What you are asked to do: The response should contain only the line with "yellow_museraguk 432, 167, 506, 237" and every line after it to the end of the listing below, duplicated exactly; no picture belongs in it.

Input material:

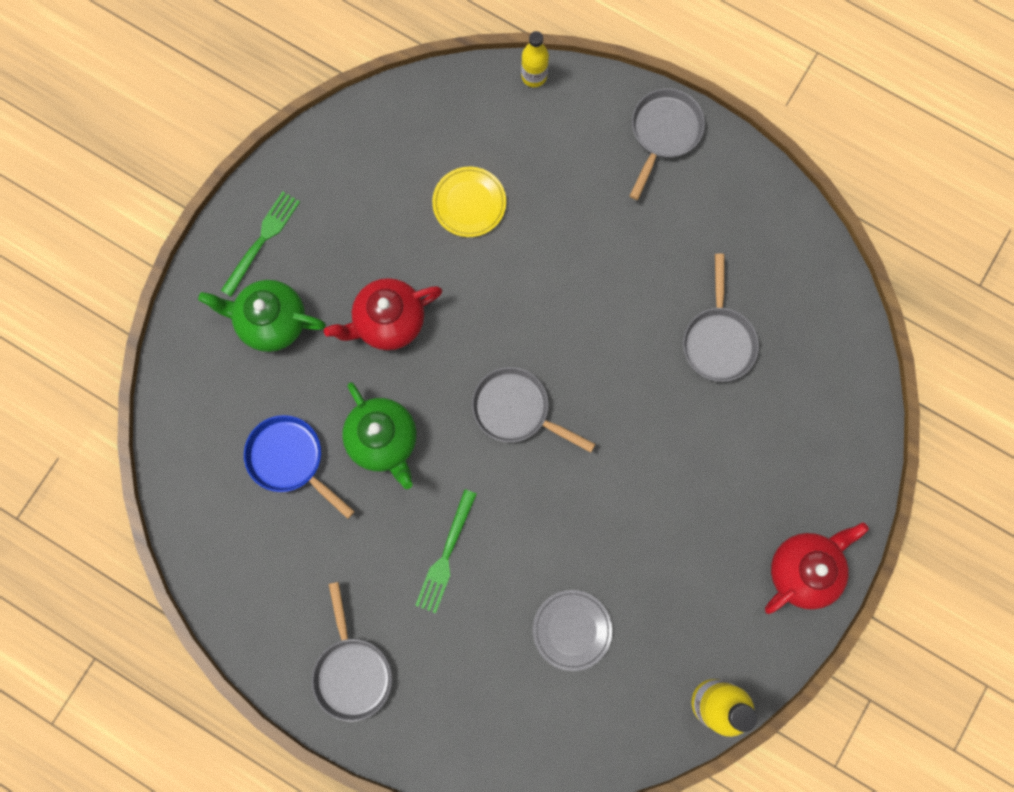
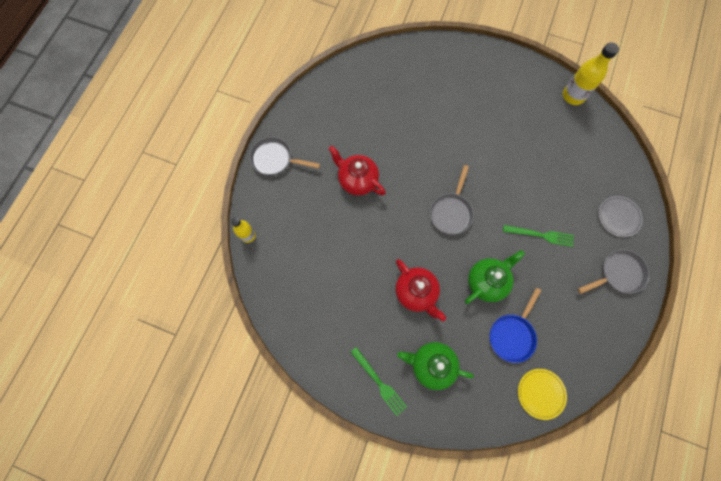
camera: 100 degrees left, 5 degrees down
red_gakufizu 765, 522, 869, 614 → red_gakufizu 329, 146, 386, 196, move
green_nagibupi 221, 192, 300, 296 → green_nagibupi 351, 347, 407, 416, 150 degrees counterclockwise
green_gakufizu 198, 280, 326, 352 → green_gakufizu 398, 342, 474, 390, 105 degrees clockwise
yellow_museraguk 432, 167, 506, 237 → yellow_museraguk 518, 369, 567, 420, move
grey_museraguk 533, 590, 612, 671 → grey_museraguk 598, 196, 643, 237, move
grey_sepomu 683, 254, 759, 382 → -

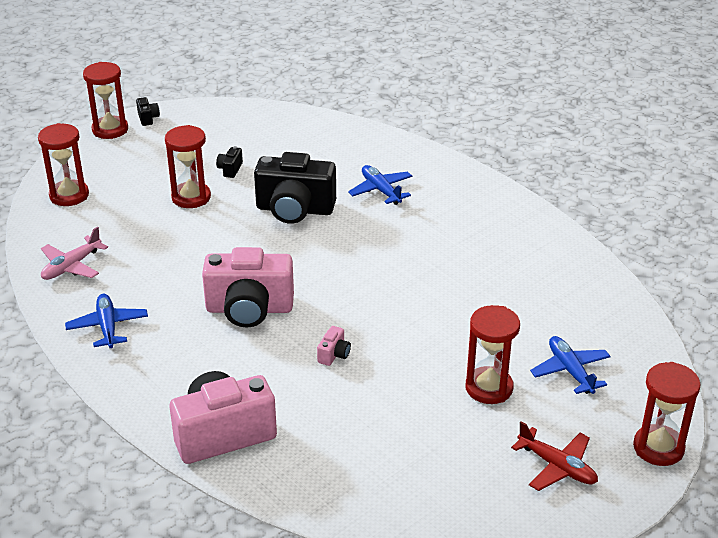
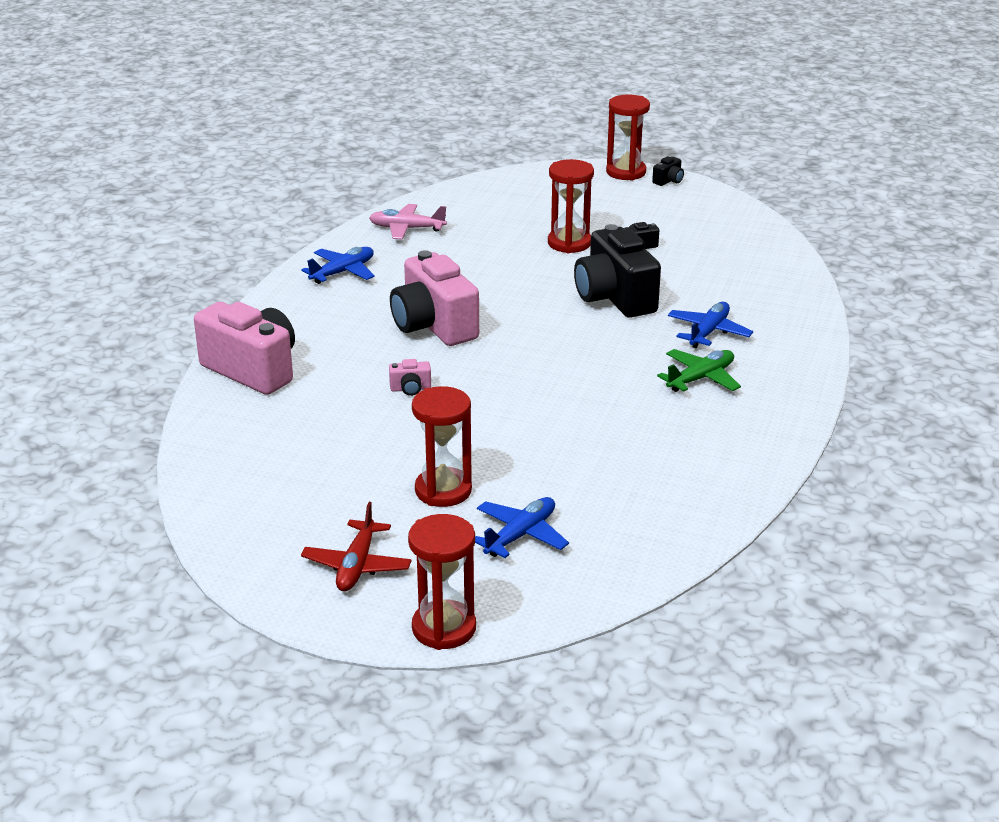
camera: 60 degrees right, 5 degrees down
- → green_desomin 657, 349, 741, 392
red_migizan 38, 123, 89, 206 → -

Problem solution:
yellow_museraguk 432, 167, 506, 237 → yellow_museraguk 518, 369, 567, 420, move
grey_museraguk 533, 590, 612, 671 → grey_museraguk 598, 196, 643, 237, move
grey_sepomu 683, 254, 759, 382 → -

camera: 60 degrees right, 5 degrees down
- → green_desomin 657, 349, 741, 392
red_migizan 38, 123, 89, 206 → -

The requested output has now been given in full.